===== Input =====

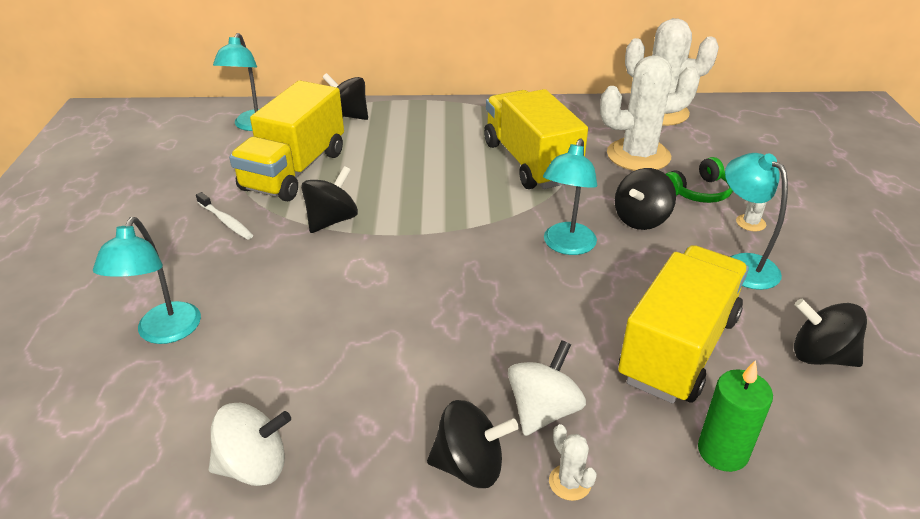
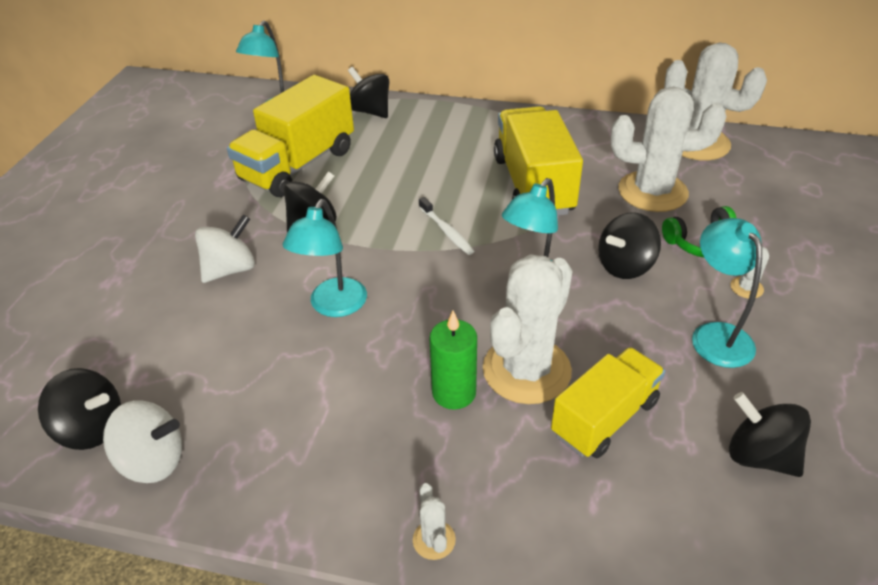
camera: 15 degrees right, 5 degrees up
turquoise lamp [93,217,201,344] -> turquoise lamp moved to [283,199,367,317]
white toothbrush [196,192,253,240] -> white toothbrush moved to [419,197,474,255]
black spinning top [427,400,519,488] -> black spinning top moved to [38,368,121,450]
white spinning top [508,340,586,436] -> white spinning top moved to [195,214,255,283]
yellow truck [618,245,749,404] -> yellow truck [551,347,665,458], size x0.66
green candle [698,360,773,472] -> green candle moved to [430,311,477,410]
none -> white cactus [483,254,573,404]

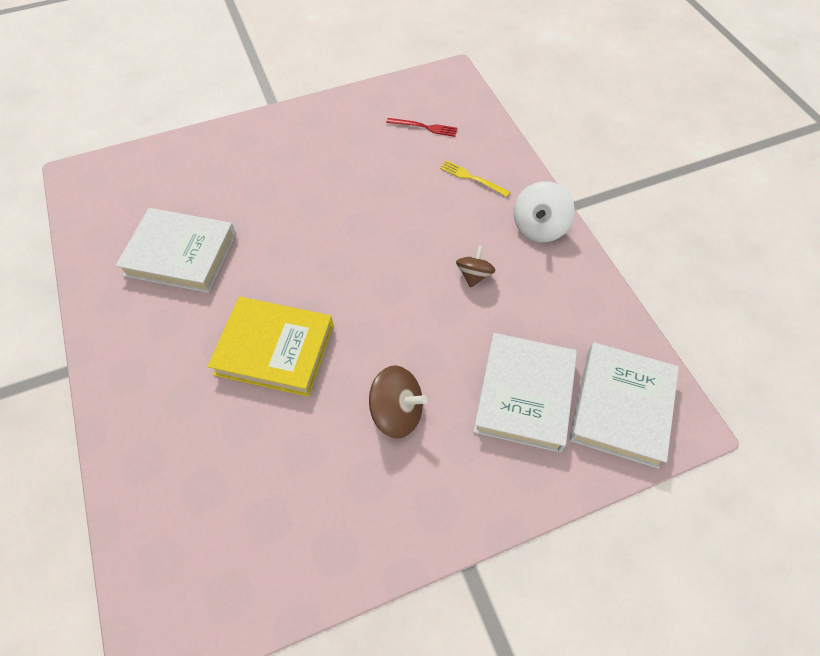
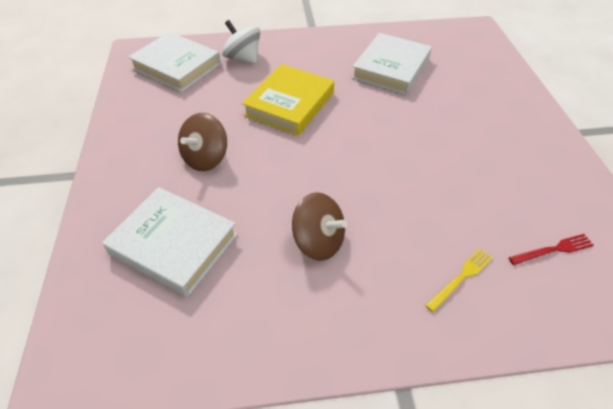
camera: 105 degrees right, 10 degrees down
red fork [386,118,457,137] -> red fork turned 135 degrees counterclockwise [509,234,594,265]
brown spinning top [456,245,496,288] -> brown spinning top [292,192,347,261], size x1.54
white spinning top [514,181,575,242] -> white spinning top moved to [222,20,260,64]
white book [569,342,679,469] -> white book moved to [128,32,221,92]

=====

Whenever a line above has the word "moved" in it, copy that line.

Exercise solution>
turquoise lamp [93,217,201,344] -> turquoise lamp moved to [283,199,367,317]
white toothbrush [196,192,253,240] -> white toothbrush moved to [419,197,474,255]
black spinning top [427,400,519,488] -> black spinning top moved to [38,368,121,450]
white spinning top [508,340,586,436] -> white spinning top moved to [195,214,255,283]
green candle [698,360,773,472] -> green candle moved to [430,311,477,410]
white spinning top [514,181,575,242] -> white spinning top moved to [222,20,260,64]
white book [569,342,679,469] -> white book moved to [128,32,221,92]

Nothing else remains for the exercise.